Work required. Pull every line containing the word "degrees" from the records.
::: Extracted material
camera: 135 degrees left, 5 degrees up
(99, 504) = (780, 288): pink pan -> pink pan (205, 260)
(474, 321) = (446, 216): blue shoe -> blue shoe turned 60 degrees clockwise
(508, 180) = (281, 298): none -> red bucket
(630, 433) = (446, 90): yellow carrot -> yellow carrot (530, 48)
::::::
::: Extracted material
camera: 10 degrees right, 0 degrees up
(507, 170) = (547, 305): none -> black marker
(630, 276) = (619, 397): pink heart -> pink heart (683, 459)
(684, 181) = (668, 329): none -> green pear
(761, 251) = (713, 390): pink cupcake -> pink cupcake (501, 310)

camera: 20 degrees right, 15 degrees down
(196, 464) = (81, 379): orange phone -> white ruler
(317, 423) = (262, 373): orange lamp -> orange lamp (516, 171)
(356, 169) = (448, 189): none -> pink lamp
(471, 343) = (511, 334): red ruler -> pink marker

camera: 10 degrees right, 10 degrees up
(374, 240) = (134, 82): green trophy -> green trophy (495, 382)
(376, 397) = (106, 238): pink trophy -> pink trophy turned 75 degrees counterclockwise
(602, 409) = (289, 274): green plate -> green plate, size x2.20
::::::
Answer section.
camera: 135 degrees left, 5 degrees up
(474, 321) = (446, 216): blue shoe -> blue shoe turned 60 degrees clockwise
camera: 10 degrees right, 0 degrees up
camera: 20 degrees right, 15 degrees down
camera: 10 degrees right, 10 degrees up
(376, 397) = (106, 238): pink trophy -> pink trophy turned 75 degrees counterclockwise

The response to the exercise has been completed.